SET TASK >> Please copy each of these records line for line, with no changes.

INPUT DATA >>
===

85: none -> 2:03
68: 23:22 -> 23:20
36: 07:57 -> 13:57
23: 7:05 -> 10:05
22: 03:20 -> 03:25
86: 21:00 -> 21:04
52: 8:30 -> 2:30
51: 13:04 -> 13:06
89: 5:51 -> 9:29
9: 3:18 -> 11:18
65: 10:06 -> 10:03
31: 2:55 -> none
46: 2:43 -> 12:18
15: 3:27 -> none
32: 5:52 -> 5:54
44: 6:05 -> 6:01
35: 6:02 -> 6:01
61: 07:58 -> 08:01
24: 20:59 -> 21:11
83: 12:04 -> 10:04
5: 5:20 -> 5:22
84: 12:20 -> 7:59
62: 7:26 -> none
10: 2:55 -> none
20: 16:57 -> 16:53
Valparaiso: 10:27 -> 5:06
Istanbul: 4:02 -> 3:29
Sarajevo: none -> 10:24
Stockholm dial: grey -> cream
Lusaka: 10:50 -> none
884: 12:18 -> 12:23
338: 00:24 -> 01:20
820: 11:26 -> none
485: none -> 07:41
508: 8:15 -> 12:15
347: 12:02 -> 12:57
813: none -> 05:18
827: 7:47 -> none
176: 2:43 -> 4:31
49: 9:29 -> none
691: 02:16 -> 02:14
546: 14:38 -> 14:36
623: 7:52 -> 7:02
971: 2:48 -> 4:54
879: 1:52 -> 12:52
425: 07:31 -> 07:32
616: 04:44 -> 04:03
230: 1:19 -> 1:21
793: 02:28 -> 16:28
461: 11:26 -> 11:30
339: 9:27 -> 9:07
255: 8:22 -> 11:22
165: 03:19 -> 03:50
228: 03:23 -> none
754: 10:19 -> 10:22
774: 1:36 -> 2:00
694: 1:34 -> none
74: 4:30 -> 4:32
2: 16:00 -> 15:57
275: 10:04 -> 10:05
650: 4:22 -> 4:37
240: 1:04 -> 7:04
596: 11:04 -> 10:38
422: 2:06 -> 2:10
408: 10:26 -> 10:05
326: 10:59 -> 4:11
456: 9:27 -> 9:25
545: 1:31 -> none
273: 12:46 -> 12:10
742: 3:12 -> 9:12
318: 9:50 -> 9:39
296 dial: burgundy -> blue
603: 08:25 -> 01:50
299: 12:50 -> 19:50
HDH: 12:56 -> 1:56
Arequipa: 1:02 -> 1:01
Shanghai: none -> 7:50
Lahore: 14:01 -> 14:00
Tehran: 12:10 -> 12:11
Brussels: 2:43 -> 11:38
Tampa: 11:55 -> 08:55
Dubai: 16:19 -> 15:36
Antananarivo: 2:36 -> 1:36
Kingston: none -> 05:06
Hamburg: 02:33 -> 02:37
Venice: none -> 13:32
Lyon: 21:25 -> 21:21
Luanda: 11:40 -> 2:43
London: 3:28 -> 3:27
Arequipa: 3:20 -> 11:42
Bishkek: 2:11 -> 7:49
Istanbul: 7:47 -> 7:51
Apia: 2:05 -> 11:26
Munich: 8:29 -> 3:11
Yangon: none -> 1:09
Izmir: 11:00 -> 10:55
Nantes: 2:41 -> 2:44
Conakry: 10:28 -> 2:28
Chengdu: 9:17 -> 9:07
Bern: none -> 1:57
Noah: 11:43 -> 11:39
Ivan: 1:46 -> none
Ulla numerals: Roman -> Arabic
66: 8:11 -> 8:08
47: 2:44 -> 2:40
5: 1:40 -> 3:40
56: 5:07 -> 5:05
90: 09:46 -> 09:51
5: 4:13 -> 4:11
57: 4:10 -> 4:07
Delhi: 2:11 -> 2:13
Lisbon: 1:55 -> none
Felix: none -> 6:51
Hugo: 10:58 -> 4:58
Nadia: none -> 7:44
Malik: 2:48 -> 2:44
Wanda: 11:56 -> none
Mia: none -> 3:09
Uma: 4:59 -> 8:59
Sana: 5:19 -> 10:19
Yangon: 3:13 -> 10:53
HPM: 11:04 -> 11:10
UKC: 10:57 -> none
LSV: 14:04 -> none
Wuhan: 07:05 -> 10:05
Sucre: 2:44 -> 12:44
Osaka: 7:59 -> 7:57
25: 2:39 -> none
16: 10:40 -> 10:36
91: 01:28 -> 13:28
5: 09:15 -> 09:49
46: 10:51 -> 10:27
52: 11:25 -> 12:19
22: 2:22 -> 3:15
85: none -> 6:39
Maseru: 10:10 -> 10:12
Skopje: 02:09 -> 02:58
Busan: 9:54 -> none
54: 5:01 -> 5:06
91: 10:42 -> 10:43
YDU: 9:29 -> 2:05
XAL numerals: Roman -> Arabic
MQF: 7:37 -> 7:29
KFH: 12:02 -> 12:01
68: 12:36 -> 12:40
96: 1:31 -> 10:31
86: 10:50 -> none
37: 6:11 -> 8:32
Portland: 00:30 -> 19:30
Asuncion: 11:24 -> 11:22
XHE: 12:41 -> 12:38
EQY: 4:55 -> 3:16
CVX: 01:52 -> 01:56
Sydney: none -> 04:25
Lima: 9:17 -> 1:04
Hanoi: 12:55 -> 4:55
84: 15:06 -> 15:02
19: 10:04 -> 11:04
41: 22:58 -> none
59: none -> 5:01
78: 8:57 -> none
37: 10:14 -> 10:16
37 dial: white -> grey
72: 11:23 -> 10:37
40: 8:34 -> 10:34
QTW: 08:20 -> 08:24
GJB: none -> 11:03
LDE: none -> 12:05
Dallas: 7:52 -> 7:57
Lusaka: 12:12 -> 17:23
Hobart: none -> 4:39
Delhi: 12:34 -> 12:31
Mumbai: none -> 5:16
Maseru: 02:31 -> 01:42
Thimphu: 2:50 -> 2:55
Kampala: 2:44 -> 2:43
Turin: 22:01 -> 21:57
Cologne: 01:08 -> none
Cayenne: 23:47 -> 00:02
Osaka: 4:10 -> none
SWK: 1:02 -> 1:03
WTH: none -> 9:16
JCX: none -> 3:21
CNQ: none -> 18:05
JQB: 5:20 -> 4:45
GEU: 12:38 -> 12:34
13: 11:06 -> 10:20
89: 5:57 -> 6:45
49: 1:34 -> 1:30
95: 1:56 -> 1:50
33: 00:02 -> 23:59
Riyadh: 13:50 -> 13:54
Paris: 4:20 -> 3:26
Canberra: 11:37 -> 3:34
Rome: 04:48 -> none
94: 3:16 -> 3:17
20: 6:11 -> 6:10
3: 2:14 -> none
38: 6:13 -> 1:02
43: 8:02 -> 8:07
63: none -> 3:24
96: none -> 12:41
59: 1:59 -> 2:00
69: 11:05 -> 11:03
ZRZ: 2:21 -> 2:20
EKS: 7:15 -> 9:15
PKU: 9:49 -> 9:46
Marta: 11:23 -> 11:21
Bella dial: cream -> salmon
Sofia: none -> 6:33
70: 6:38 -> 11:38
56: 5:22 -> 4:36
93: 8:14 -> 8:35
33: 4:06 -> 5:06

===

FINISHED EXERCISE >>
85: none -> 2:03
68: 23:22 -> 23:20
36: 07:57 -> 13:57
23: 7:05 -> 10:05
22: 03:20 -> 03:25
86: 21:00 -> 21:04
52: 8:30 -> 2:30
51: 13:04 -> 13:06
89: 5:51 -> 9:29
9: 3:18 -> 11:18
65: 10:06 -> 10:03
31: 2:55 -> none
46: 2:43 -> 12:18
15: 3:27 -> none
32: 5:52 -> 5:54
44: 6:05 -> 6:01
35: 6:02 -> 6:01
61: 07:58 -> 08:01
24: 20:59 -> 21:11
83: 12:04 -> 10:04
5: 5:20 -> 5:22
84: 12:20 -> 7:59
62: 7:26 -> none
10: 2:55 -> none
20: 16:57 -> 16:53
Valparaiso: 10:27 -> 5:06
Istanbul: 4:02 -> 3:29
Sarajevo: none -> 10:24
Stockholm dial: grey -> cream
Lusaka: 10:50 -> none
884: 12:18 -> 12:23
338: 00:24 -> 01:20
820: 11:26 -> none
485: none -> 07:41
508: 8:15 -> 12:15
347: 12:02 -> 12:57
813: none -> 05:18
827: 7:47 -> none
176: 2:43 -> 4:31
49: 9:29 -> none
691: 02:16 -> 02:14
546: 14:38 -> 14:36
623: 7:52 -> 7:02
971: 2:48 -> 4:54
879: 1:52 -> 12:52
425: 07:31 -> 07:32
616: 04:44 -> 04:03
230: 1:19 -> 1:21
793: 02:28 -> 16:28
461: 11:26 -> 11:30
339: 9:27 -> 9:07
255: 8:22 -> 11:22
165: 03:19 -> 03:50
228: 03:23 -> none
754: 10:19 -> 10:22
774: 1:36 -> 2:00
694: 1:34 -> none
74: 4:30 -> 4:32
2: 16:00 -> 15:57
275: 10:04 -> 10:05
650: 4:22 -> 4:37
240: 1:04 -> 7:04
596: 11:04 -> 10:38
422: 2:06 -> 2:10
408: 10:26 -> 10:05
326: 10:59 -> 4:11
456: 9:27 -> 9:25
545: 1:31 -> none
273: 12:46 -> 12:10
742: 3:12 -> 9:12
318: 9:50 -> 9:39
296 dial: burgundy -> blue
603: 08:25 -> 01:50
299: 12:50 -> 19:50
HDH: 12:56 -> 1:56
Arequipa: 1:02 -> 1:01
Shanghai: none -> 7:50
Lahore: 14:01 -> 14:00
Tehran: 12:10 -> 12:11
Brussels: 2:43 -> 11:38
Tampa: 11:55 -> 08:55
Dubai: 16:19 -> 15:36
Antananarivo: 2:36 -> 1:36
Kingston: none -> 05:06
Hamburg: 02:33 -> 02:37
Venice: none -> 13:32
Lyon: 21:25 -> 21:21
Luanda: 11:40 -> 2:43
London: 3:28 -> 3:27
Arequipa: 3:20 -> 11:42
Bishkek: 2:11 -> 7:49
Istanbul: 7:47 -> 7:51
Apia: 2:05 -> 11:26
Munich: 8:29 -> 3:11
Yangon: none -> 1:09
Izmir: 11:00 -> 10:55
Nantes: 2:41 -> 2:44
Conakry: 10:28 -> 2:28
Chengdu: 9:17 -> 9:07
Bern: none -> 1:57
Noah: 11:43 -> 11:39
Ivan: 1:46 -> none
Ulla numerals: Roman -> Arabic
66: 8:11 -> 8:08
47: 2:44 -> 2:40
5: 1:40 -> 3:40
56: 5:07 -> 5:05
90: 09:46 -> 09:51
5: 4:13 -> 4:11
57: 4:10 -> 4:07
Delhi: 2:11 -> 2:13
Lisbon: 1:55 -> none
Felix: none -> 6:51
Hugo: 10:58 -> 4:58
Nadia: none -> 7:44
Malik: 2:48 -> 2:44
Wanda: 11:56 -> none
Mia: none -> 3:09
Uma: 4:59 -> 8:59
Sana: 5:19 -> 10:19
Yangon: 3:13 -> 10:53
HPM: 11:04 -> 11:10
UKC: 10:57 -> none
LSV: 14:04 -> none
Wuhan: 07:05 -> 10:05
Sucre: 2:44 -> 12:44
Osaka: 7:59 -> 7:57
25: 2:39 -> none
16: 10:40 -> 10:36
91: 01:28 -> 13:28
5: 09:15 -> 09:49
46: 10:51 -> 10:27
52: 11:25 -> 12:19
22: 2:22 -> 3:15
85: none -> 6:39
Maseru: 10:10 -> 10:12
Skopje: 02:09 -> 02:58
Busan: 9:54 -> none
54: 5:01 -> 5:06
91: 10:42 -> 10:43
YDU: 9:29 -> 2:05
XAL numerals: Roman -> Arabic
MQF: 7:37 -> 7:29
KFH: 12:02 -> 12:01
68: 12:36 -> 12:40
96: 1:31 -> 10:31
86: 10:50 -> none
37: 6:11 -> 8:32
Portland: 00:30 -> 19:30
Asuncion: 11:24 -> 11:22
XHE: 12:41 -> 12:38
EQY: 4:55 -> 3:16
CVX: 01:52 -> 01:56
Sydney: none -> 04:25
Lima: 9:17 -> 1:04
Hanoi: 12:55 -> 4:55
84: 15:06 -> 15:02
19: 10:04 -> 11:04
41: 22:58 -> none
59: none -> 5:01
78: 8:57 -> none
37: 10:14 -> 10:16
37 dial: white -> grey
72: 11:23 -> 10:37
40: 8:34 -> 10:34
QTW: 08:20 -> 08:24
GJB: none -> 11:03
LDE: none -> 12:05
Dallas: 7:52 -> 7:57
Lusaka: 12:12 -> 17:23
Hobart: none -> 4:39
Delhi: 12:34 -> 12:31
Mumbai: none -> 5:16
Maseru: 02:31 -> 01:42
Thimphu: 2:50 -> 2:55
Kampala: 2:44 -> 2:43
Turin: 22:01 -> 21:57
Cologne: 01:08 -> none
Cayenne: 23:47 -> 00:02
Osaka: 4:10 -> none
SWK: 1:02 -> 1:03
WTH: none -> 9:16
JCX: none -> 3:21
CNQ: none -> 18:05
JQB: 5:20 -> 4:45
GEU: 12:38 -> 12:34
13: 11:06 -> 10:20
89: 5:57 -> 6:45
49: 1:34 -> 1:30
95: 1:56 -> 1:50
33: 00:02 -> 23:59
Riyadh: 13:50 -> 13:54
Paris: 4:20 -> 3:26
Canberra: 11:37 -> 3:34
Rome: 04:48 -> none
94: 3:16 -> 3:17
20: 6:11 -> 6:10
3: 2:14 -> none
38: 6:13 -> 1:02
43: 8:02 -> 8:07
63: none -> 3:24
96: none -> 12:41
59: 1:59 -> 2:00
69: 11:05 -> 11:03
ZRZ: 2:21 -> 2:20
EKS: 7:15 -> 9:15
PKU: 9:49 -> 9:46
Marta: 11:23 -> 11:21
Bella dial: cream -> salmon
Sofia: none -> 6:33
70: 6:38 -> 11:38
56: 5:22 -> 4:36
93: 8:14 -> 8:35
33: 4:06 -> 5:06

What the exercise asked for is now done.